- **Your goal**
Among the entries that follow, find every line with the word "MOSI" and list it.

(Recorded information Opens)

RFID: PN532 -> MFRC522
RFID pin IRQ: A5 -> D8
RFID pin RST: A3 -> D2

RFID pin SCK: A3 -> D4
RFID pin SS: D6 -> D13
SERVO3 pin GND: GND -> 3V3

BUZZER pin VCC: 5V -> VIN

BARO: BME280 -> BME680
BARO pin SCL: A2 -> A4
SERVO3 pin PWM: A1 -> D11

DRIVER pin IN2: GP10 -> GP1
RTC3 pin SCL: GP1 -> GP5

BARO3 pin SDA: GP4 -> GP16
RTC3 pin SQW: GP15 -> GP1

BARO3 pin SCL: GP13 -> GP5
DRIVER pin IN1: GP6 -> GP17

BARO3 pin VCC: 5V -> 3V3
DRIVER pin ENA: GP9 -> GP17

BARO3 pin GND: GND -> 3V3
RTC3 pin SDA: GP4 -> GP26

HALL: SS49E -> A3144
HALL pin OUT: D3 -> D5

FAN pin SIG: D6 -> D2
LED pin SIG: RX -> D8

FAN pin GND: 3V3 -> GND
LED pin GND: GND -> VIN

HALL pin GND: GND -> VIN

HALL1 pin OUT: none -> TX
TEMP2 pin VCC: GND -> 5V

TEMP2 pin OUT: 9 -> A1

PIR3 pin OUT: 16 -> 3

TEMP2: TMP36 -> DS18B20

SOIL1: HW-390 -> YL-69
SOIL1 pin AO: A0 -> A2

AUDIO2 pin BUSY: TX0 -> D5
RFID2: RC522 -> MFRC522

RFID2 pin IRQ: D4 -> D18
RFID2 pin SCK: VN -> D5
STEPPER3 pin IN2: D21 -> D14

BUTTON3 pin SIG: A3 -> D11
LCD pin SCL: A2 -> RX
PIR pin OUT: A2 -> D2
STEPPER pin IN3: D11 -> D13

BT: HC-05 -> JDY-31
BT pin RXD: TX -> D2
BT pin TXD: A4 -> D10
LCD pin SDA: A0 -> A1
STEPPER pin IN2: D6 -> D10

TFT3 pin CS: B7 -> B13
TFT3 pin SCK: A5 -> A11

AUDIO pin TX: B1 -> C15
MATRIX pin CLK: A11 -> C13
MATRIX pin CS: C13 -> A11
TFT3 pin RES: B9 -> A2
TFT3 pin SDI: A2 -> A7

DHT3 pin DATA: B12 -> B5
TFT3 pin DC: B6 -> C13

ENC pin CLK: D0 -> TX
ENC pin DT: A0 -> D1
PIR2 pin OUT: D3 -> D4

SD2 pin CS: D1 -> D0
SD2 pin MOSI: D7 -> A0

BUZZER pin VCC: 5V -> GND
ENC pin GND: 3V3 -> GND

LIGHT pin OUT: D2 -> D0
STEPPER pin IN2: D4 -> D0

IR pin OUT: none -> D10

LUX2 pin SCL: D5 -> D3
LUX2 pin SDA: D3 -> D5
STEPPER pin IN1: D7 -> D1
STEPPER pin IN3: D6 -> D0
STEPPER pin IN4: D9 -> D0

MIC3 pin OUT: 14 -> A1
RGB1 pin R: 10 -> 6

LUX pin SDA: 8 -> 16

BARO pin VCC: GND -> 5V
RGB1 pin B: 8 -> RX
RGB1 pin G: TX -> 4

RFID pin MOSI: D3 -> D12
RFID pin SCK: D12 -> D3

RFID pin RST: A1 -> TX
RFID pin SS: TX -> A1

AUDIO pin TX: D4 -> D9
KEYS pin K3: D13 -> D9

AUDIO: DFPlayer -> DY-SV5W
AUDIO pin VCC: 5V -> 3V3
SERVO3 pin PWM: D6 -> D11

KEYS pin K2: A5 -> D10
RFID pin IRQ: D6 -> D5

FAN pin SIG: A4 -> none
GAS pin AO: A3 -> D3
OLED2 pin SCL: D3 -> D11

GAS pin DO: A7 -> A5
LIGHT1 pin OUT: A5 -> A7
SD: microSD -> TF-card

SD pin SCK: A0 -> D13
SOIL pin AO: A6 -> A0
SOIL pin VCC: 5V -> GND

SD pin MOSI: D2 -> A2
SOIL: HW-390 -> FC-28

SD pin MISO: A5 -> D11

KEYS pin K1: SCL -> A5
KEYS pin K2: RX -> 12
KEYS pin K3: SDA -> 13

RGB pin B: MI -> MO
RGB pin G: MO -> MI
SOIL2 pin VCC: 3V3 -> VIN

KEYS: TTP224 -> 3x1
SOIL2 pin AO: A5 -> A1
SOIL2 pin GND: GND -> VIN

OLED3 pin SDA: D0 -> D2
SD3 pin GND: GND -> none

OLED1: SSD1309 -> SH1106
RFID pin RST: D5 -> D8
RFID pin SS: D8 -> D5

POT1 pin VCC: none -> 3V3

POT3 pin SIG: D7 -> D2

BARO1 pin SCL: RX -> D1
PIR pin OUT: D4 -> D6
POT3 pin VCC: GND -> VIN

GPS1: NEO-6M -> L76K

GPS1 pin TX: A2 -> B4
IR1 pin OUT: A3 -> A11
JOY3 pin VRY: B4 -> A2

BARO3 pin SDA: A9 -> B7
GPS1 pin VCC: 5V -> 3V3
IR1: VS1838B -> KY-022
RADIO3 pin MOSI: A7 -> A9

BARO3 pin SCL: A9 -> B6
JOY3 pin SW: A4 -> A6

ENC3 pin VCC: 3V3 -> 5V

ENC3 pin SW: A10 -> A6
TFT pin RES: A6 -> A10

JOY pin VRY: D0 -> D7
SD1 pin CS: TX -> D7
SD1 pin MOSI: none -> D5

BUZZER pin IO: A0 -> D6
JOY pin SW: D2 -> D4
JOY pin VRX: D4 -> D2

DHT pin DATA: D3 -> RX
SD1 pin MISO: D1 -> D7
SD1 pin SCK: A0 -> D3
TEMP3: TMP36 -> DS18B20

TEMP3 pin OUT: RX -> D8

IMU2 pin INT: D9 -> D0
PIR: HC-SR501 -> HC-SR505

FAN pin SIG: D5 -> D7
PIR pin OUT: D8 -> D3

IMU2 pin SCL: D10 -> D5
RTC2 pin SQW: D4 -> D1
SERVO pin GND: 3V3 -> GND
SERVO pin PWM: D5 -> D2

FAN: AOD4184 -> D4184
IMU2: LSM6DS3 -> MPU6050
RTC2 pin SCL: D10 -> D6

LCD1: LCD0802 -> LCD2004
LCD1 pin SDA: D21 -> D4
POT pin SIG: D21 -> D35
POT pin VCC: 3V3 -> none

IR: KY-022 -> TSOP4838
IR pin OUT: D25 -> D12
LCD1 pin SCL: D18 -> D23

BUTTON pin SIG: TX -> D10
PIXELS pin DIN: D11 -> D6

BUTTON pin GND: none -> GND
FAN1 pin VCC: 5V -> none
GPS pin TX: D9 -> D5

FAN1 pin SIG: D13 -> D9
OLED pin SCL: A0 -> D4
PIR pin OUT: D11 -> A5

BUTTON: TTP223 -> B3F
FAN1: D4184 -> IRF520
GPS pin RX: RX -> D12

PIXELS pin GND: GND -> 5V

(Recorded information Closes)

- **The answer**
SD2 pin MOSI: D7 -> A0
RFID pin MOSI: D3 -> D12
SD pin MOSI: D2 -> A2
RADIO3 pin MOSI: A7 -> A9
SD1 pin MOSI: none -> D5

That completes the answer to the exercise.